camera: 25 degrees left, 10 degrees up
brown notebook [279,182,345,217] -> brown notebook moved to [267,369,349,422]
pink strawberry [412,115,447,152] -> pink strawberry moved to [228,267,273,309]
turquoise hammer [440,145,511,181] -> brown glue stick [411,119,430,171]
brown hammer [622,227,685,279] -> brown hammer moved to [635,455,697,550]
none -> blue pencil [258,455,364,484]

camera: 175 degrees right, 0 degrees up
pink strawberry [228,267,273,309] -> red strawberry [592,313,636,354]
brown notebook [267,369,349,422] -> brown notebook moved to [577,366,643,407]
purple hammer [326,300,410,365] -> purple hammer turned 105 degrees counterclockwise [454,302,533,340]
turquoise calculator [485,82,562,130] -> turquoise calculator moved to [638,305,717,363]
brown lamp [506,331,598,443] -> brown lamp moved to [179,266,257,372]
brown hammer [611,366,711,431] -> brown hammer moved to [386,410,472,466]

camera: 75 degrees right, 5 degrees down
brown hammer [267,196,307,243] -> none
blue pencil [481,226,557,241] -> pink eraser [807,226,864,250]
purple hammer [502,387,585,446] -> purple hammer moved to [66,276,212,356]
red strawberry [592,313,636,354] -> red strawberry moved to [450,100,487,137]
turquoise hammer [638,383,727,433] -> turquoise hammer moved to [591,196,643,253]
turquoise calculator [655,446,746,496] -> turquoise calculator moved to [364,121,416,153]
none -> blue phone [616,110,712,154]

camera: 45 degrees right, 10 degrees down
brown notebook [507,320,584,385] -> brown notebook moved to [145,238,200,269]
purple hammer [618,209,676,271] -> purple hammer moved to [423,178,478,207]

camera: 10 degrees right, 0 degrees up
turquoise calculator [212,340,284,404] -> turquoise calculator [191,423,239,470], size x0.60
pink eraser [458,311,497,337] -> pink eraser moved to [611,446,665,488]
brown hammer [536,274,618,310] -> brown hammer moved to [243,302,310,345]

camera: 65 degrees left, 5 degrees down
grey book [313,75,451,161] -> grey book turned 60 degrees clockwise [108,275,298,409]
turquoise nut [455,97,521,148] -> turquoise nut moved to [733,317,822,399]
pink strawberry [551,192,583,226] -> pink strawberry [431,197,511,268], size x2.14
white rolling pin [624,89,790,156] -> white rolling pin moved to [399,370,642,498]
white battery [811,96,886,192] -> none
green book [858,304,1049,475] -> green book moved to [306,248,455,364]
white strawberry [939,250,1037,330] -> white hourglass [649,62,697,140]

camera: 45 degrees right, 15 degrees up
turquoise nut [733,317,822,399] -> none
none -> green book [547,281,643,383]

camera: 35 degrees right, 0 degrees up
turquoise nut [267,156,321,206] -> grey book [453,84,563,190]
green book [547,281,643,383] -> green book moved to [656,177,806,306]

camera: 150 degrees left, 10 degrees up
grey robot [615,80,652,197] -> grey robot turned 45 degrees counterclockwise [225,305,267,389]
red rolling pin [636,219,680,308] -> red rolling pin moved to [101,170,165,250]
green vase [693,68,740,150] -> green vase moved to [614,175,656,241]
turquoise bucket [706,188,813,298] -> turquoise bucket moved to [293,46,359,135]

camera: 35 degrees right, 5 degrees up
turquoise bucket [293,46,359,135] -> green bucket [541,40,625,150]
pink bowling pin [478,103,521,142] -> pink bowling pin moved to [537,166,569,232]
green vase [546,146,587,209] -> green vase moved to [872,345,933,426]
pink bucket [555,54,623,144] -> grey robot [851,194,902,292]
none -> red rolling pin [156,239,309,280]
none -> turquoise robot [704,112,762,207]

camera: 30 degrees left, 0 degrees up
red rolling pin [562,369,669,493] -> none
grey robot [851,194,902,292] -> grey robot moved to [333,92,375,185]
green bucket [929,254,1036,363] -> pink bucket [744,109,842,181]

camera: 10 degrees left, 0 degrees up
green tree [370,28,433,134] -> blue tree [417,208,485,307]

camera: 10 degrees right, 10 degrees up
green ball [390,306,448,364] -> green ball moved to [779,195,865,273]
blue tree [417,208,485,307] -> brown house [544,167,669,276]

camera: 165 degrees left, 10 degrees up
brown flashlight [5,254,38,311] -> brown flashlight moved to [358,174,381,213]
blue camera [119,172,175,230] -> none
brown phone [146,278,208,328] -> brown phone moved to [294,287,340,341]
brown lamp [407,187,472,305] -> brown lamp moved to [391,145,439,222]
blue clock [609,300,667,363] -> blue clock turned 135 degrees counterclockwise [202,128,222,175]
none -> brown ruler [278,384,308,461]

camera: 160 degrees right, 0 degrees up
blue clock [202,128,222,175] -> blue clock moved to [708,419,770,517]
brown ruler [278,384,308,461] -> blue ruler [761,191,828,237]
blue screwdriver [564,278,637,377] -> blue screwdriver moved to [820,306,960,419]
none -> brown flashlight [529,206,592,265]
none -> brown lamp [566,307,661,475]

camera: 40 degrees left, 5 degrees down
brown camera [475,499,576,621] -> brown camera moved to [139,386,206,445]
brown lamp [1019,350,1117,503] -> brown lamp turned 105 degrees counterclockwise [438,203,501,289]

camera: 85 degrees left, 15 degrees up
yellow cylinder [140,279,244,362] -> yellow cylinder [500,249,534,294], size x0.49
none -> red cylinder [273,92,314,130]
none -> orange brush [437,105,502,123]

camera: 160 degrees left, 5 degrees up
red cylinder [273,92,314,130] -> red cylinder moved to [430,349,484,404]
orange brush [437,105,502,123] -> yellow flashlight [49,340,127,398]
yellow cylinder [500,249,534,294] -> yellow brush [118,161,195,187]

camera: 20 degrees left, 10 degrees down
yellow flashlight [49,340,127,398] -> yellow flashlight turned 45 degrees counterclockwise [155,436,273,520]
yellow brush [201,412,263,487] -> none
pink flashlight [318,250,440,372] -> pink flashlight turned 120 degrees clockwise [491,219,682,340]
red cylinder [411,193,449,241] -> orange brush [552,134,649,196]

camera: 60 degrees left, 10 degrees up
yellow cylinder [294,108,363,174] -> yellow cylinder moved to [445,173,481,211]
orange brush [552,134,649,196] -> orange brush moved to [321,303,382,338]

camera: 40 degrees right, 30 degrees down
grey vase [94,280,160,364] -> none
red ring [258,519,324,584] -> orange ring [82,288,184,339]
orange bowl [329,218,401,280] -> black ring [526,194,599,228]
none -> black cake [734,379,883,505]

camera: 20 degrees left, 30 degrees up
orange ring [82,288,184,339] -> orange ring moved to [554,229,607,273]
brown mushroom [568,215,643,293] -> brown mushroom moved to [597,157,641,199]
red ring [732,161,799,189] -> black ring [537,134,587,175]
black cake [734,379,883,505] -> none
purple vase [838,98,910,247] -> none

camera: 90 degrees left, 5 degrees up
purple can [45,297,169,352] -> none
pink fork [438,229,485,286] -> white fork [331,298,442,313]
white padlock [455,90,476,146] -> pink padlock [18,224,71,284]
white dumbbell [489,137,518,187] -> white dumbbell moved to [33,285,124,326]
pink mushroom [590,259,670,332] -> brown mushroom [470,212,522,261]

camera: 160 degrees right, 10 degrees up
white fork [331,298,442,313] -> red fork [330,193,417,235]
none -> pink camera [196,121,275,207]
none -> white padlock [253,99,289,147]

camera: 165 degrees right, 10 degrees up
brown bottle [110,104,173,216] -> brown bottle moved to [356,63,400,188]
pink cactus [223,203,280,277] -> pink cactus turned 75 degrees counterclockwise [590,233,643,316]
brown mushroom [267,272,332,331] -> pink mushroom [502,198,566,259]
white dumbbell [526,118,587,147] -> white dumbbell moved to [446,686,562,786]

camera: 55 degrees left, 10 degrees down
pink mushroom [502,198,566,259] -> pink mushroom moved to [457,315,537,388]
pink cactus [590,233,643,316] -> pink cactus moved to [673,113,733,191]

#####

_Problem description:_ Each record above should be repeated exactly.

_Your response:_
camera: 25 degrees left, 10 degrees up
brown notebook [279,182,345,217] -> brown notebook moved to [267,369,349,422]
pink strawberry [412,115,447,152] -> pink strawberry moved to [228,267,273,309]
turquoise hammer [440,145,511,181] -> brown glue stick [411,119,430,171]
brown hammer [622,227,685,279] -> brown hammer moved to [635,455,697,550]
none -> blue pencil [258,455,364,484]

camera: 175 degrees right, 0 degrees up
pink strawberry [228,267,273,309] -> red strawberry [592,313,636,354]
brown notebook [267,369,349,422] -> brown notebook moved to [577,366,643,407]
purple hammer [326,300,410,365] -> purple hammer turned 105 degrees counterclockwise [454,302,533,340]
turquoise calculator [485,82,562,130] -> turquoise calculator moved to [638,305,717,363]
brown lamp [506,331,598,443] -> brown lamp moved to [179,266,257,372]
brown hammer [611,366,711,431] -> brown hammer moved to [386,410,472,466]

camera: 75 degrees right, 5 degrees down
brown hammer [267,196,307,243] -> none
blue pencil [481,226,557,241] -> pink eraser [807,226,864,250]
purple hammer [502,387,585,446] -> purple hammer moved to [66,276,212,356]
red strawberry [592,313,636,354] -> red strawberry moved to [450,100,487,137]
turquoise hammer [638,383,727,433] -> turquoise hammer moved to [591,196,643,253]
turquoise calculator [655,446,746,496] -> turquoise calculator moved to [364,121,416,153]
none -> blue phone [616,110,712,154]

camera: 45 degrees right, 10 degrees down
brown notebook [507,320,584,385] -> brown notebook moved to [145,238,200,269]
purple hammer [618,209,676,271] -> purple hammer moved to [423,178,478,207]

camera: 10 degrees right, 0 degrees up
turquoise calculator [212,340,284,404] -> turquoise calculator [191,423,239,470], size x0.60
pink eraser [458,311,497,337] -> pink eraser moved to [611,446,665,488]
brown hammer [536,274,618,310] -> brown hammer moved to [243,302,310,345]

camera: 65 degrees left, 5 degrees down
grey book [313,75,451,161] -> grey book turned 60 degrees clockwise [108,275,298,409]
turquoise nut [455,97,521,148] -> turquoise nut moved to [733,317,822,399]
pink strawberry [551,192,583,226] -> pink strawberry [431,197,511,268], size x2.14
white rolling pin [624,89,790,156] -> white rolling pin moved to [399,370,642,498]
white battery [811,96,886,192] -> none
green book [858,304,1049,475] -> green book moved to [306,248,455,364]
white strawberry [939,250,1037,330] -> white hourglass [649,62,697,140]

camera: 45 degrees right, 15 degrees up
turquoise nut [733,317,822,399] -> none
none -> green book [547,281,643,383]

camera: 35 degrees right, 0 degrees up
turquoise nut [267,156,321,206] -> grey book [453,84,563,190]
green book [547,281,643,383] -> green book moved to [656,177,806,306]

camera: 150 degrees left, 10 degrees up
grey robot [615,80,652,197] -> grey robot turned 45 degrees counterclockwise [225,305,267,389]
red rolling pin [636,219,680,308] -> red rolling pin moved to [101,170,165,250]
green vase [693,68,740,150] -> green vase moved to [614,175,656,241]
turquoise bucket [706,188,813,298] -> turquoise bucket moved to [293,46,359,135]

camera: 35 degrees right, 5 degrees up
turquoise bucket [293,46,359,135] -> green bucket [541,40,625,150]
pink bowling pin [478,103,521,142] -> pink bowling pin moved to [537,166,569,232]
green vase [546,146,587,209] -> green vase moved to [872,345,933,426]
pink bucket [555,54,623,144] -> grey robot [851,194,902,292]
none -> red rolling pin [156,239,309,280]
none -> turquoise robot [704,112,762,207]

camera: 30 degrees left, 0 degrees up
red rolling pin [562,369,669,493] -> none
grey robot [851,194,902,292] -> grey robot moved to [333,92,375,185]
green bucket [929,254,1036,363] -> pink bucket [744,109,842,181]

camera: 10 degrees left, 0 degrees up
green tree [370,28,433,134] -> blue tree [417,208,485,307]

camera: 10 degrees right, 10 degrees up
green ball [390,306,448,364] -> green ball moved to [779,195,865,273]
blue tree [417,208,485,307] -> brown house [544,167,669,276]

camera: 165 degrees left, 10 degrees up
brown flashlight [5,254,38,311] -> brown flashlight moved to [358,174,381,213]
blue camera [119,172,175,230] -> none
brown phone [146,278,208,328] -> brown phone moved to [294,287,340,341]
brown lamp [407,187,472,305] -> brown lamp moved to [391,145,439,222]
blue clock [609,300,667,363] -> blue clock turned 135 degrees counterclockwise [202,128,222,175]
none -> brown ruler [278,384,308,461]

camera: 160 degrees right, 0 degrees up
blue clock [202,128,222,175] -> blue clock moved to [708,419,770,517]
brown ruler [278,384,308,461] -> blue ruler [761,191,828,237]
blue screwdriver [564,278,637,377] -> blue screwdriver moved to [820,306,960,419]
none -> brown flashlight [529,206,592,265]
none -> brown lamp [566,307,661,475]

camera: 40 degrees left, 5 degrees down
brown camera [475,499,576,621] -> brown camera moved to [139,386,206,445]
brown lamp [1019,350,1117,503] -> brown lamp turned 105 degrees counterclockwise [438,203,501,289]

camera: 85 degrees left, 15 degrees up
yellow cylinder [140,279,244,362] -> yellow cylinder [500,249,534,294], size x0.49
none -> red cylinder [273,92,314,130]
none -> orange brush [437,105,502,123]

camera: 160 degrees left, 5 degrees up
red cylinder [273,92,314,130] -> red cylinder moved to [430,349,484,404]
orange brush [437,105,502,123] -> yellow flashlight [49,340,127,398]
yellow cylinder [500,249,534,294] -> yellow brush [118,161,195,187]

camera: 20 degrees left, 10 degrees down
yellow flashlight [49,340,127,398] -> yellow flashlight turned 45 degrees counterclockwise [155,436,273,520]
yellow brush [201,412,263,487] -> none
pink flashlight [318,250,440,372] -> pink flashlight turned 120 degrees clockwise [491,219,682,340]
red cylinder [411,193,449,241] -> orange brush [552,134,649,196]

camera: 60 degrees left, 10 degrees up
yellow cylinder [294,108,363,174] -> yellow cylinder moved to [445,173,481,211]
orange brush [552,134,649,196] -> orange brush moved to [321,303,382,338]

camera: 40 degrees right, 30 degrees down
grey vase [94,280,160,364] -> none
red ring [258,519,324,584] -> orange ring [82,288,184,339]
orange bowl [329,218,401,280] -> black ring [526,194,599,228]
none -> black cake [734,379,883,505]

camera: 20 degrees left, 30 degrees up
orange ring [82,288,184,339] -> orange ring moved to [554,229,607,273]
brown mushroom [568,215,643,293] -> brown mushroom moved to [597,157,641,199]
red ring [732,161,799,189] -> black ring [537,134,587,175]
black cake [734,379,883,505] -> none
purple vase [838,98,910,247] -> none

camera: 90 degrees left, 5 degrees up
purple can [45,297,169,352] -> none
pink fork [438,229,485,286] -> white fork [331,298,442,313]
white padlock [455,90,476,146] -> pink padlock [18,224,71,284]
white dumbbell [489,137,518,187] -> white dumbbell moved to [33,285,124,326]
pink mushroom [590,259,670,332] -> brown mushroom [470,212,522,261]

camera: 160 degrees right, 10 degrees up
white fork [331,298,442,313] -> red fork [330,193,417,235]
none -> pink camera [196,121,275,207]
none -> white padlock [253,99,289,147]

camera: 165 degrees right, 10 degrees up
brown bottle [110,104,173,216] -> brown bottle moved to [356,63,400,188]
pink cactus [223,203,280,277] -> pink cactus turned 75 degrees counterclockwise [590,233,643,316]
brown mushroom [267,272,332,331] -> pink mushroom [502,198,566,259]
white dumbbell [526,118,587,147] -> white dumbbell moved to [446,686,562,786]

camera: 55 degrees left, 10 degrees down
pink mushroom [502,198,566,259] -> pink mushroom moved to [457,315,537,388]
pink cactus [590,233,643,316] -> pink cactus moved to [673,113,733,191]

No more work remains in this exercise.